BEGIN

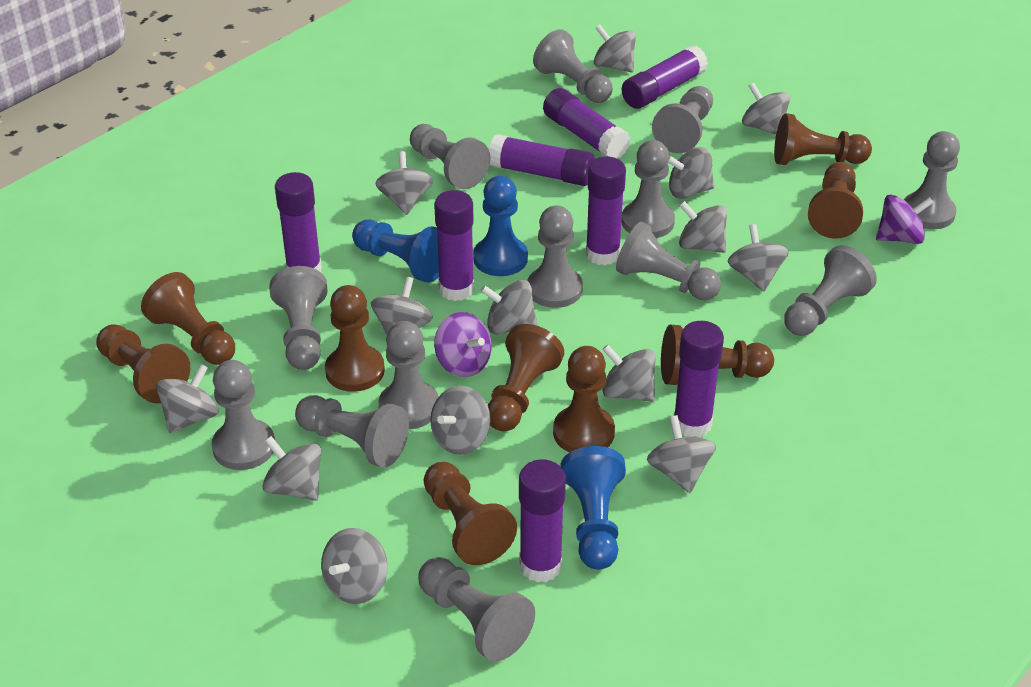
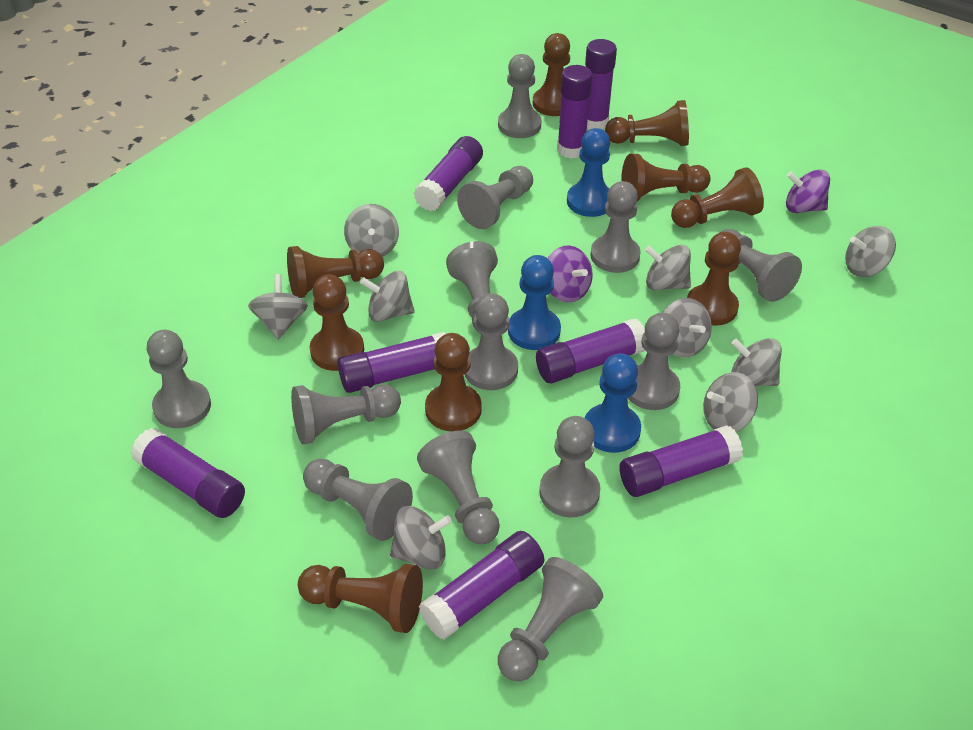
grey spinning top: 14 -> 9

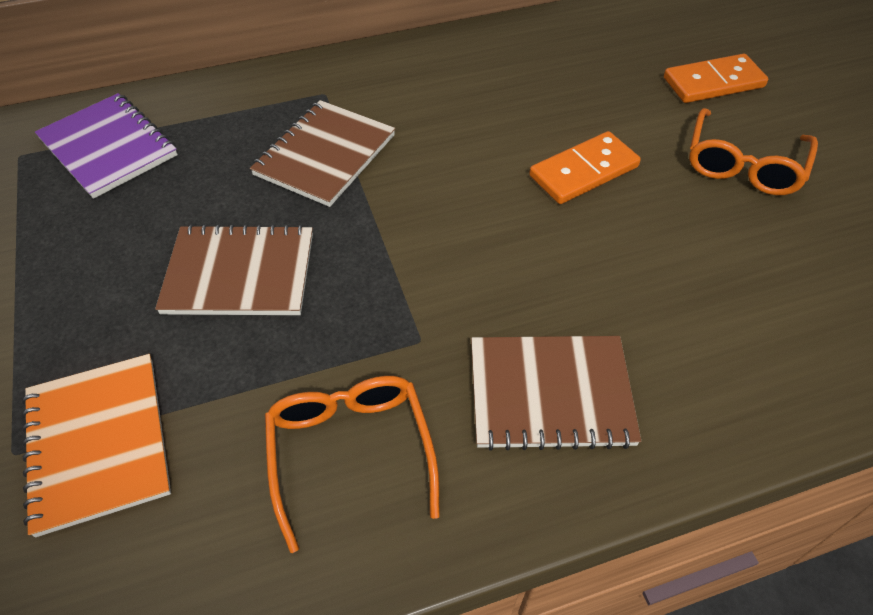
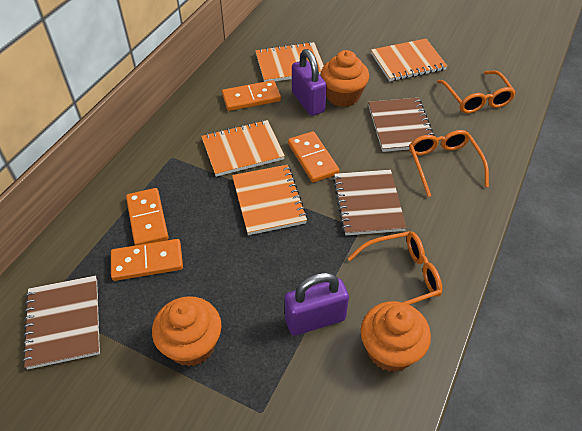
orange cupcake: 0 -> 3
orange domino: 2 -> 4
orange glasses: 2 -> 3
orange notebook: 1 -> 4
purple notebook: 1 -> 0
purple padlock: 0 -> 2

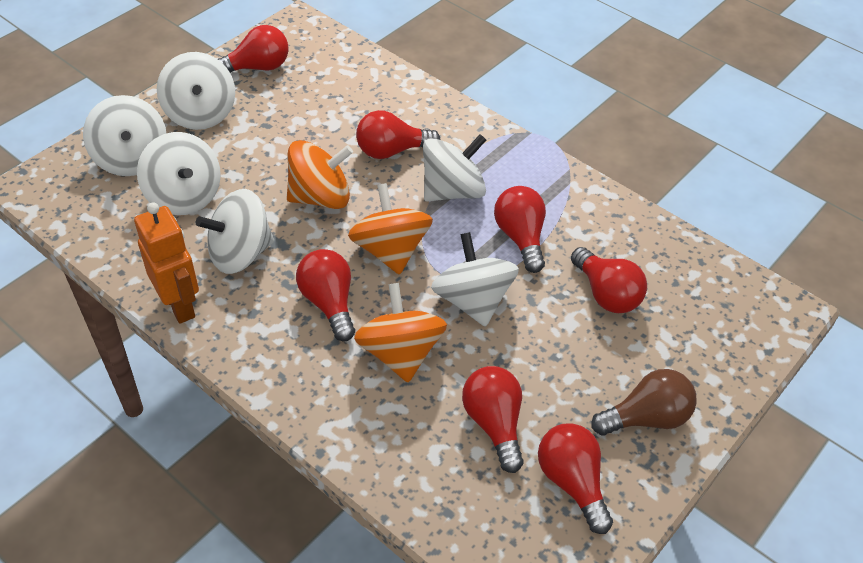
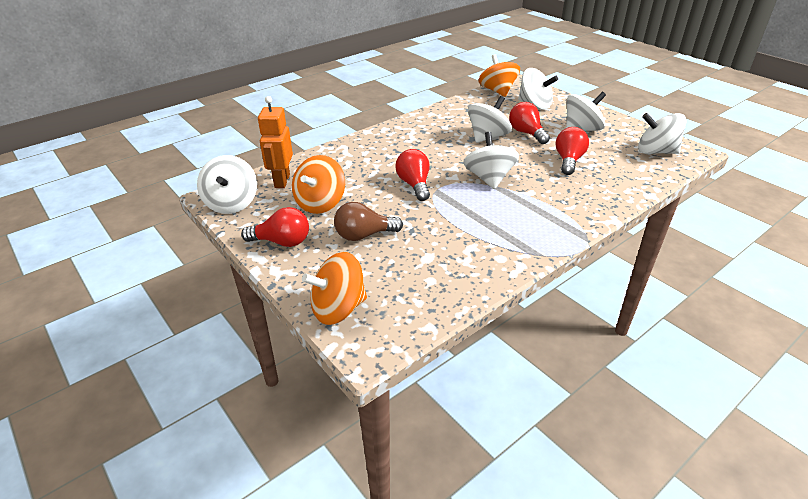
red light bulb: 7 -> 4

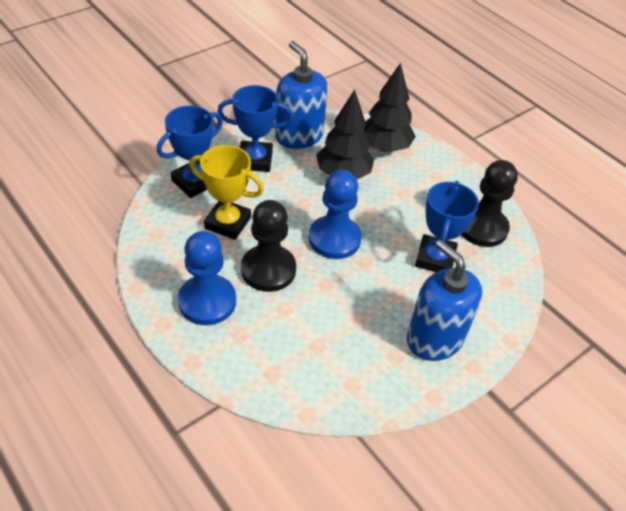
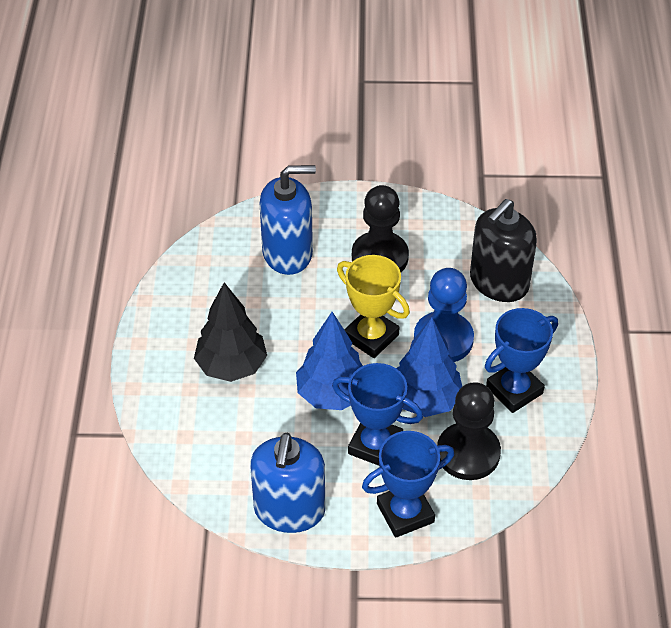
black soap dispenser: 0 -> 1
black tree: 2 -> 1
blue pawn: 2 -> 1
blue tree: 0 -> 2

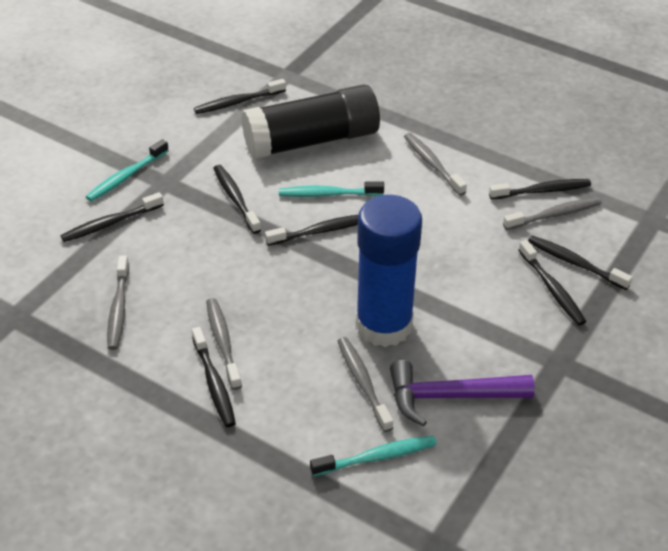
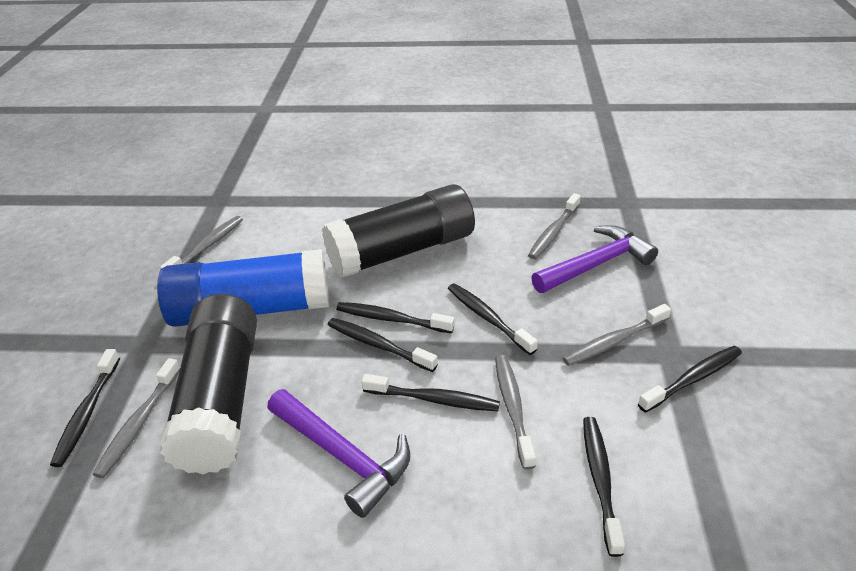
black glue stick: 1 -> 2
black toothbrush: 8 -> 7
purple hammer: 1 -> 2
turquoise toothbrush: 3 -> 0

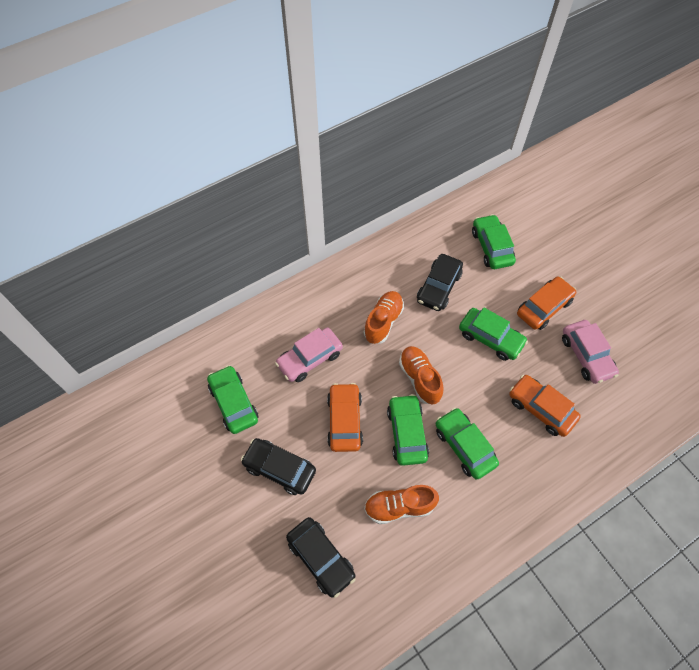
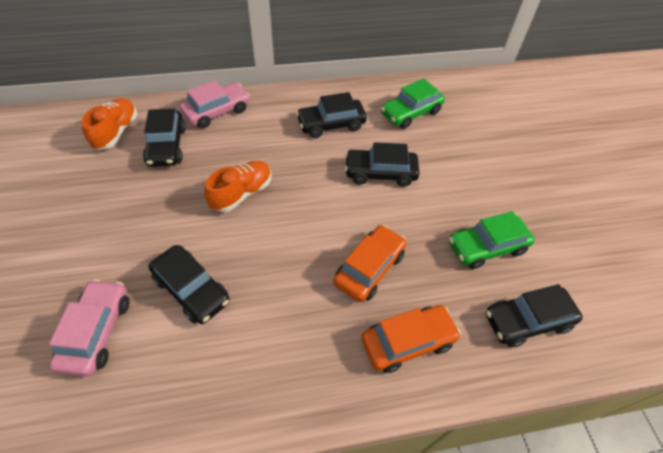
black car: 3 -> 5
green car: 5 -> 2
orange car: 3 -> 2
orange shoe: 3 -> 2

END

§ Task goal: With the pictures excluded, restate word for word each line from the one that contains "orange domino: 2 -> 4" through the last line of the listing above.

§ Finished task:
orange domino: 2 -> 4
orange glasses: 2 -> 3
orange notebook: 1 -> 4
purple notebook: 1 -> 0
purple padlock: 0 -> 2

red light bulb: 7 -> 4

black soap dispenser: 0 -> 1
black tree: 2 -> 1
blue pawn: 2 -> 1
blue tree: 0 -> 2

black glue stick: 1 -> 2
black toothbrush: 8 -> 7
purple hammer: 1 -> 2
turquoise toothbrush: 3 -> 0

black car: 3 -> 5
green car: 5 -> 2
orange car: 3 -> 2
orange shoe: 3 -> 2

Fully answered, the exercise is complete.